What this task involves: When you reach the line with "camera: 75 degrees right, 5 degrees up" in the listing below, transcribe it and each line after it up to and including the line with "pink wallet [562,106,662,176]", exactly and with nothing else.

Recorded data:

-*-

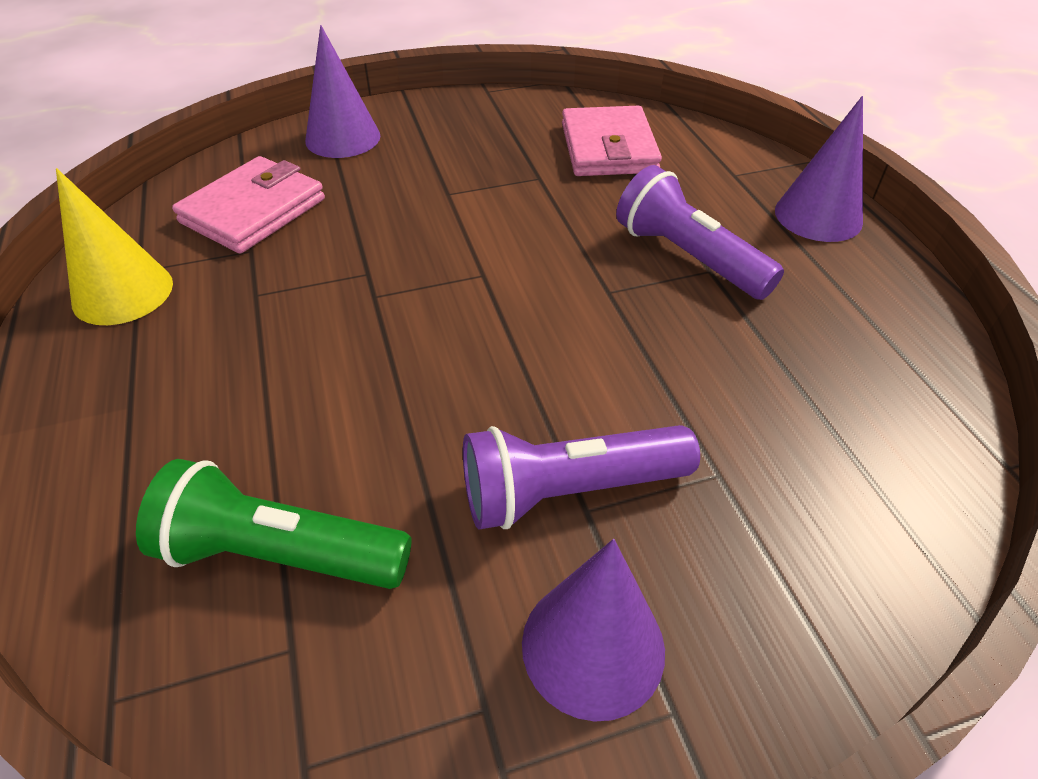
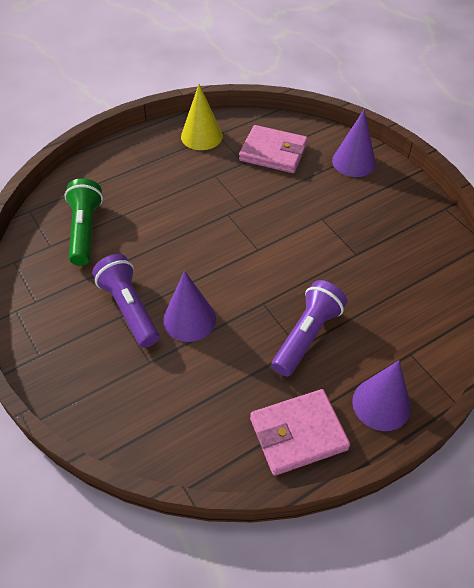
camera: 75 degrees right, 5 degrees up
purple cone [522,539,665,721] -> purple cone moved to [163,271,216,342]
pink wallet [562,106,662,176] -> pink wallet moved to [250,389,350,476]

-*-

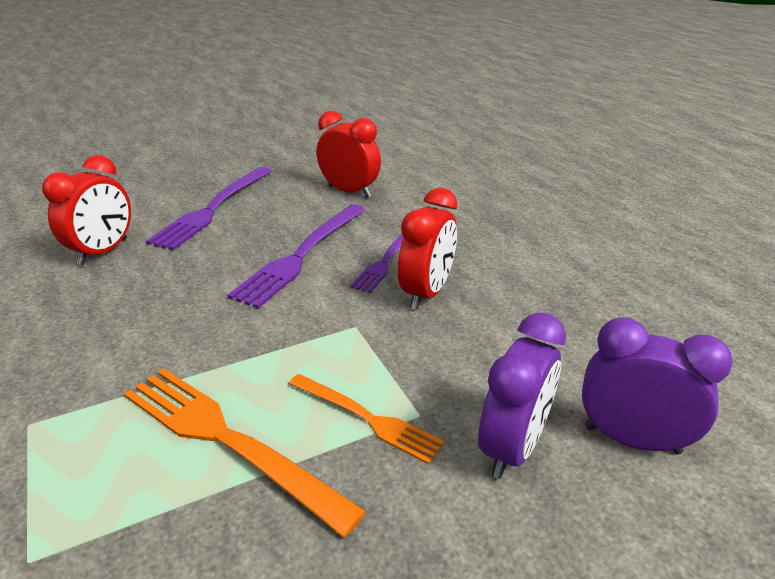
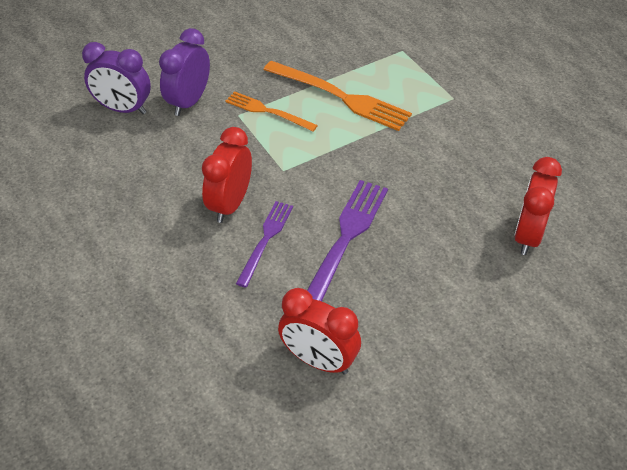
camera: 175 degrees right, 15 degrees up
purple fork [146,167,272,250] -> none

-*-

Task solution:
camera: 75 degrees right, 5 degrees up
purple cone [522,539,665,721] -> purple cone moved to [163,271,216,342]
pink wallet [562,106,662,176] -> pink wallet moved to [250,389,350,476]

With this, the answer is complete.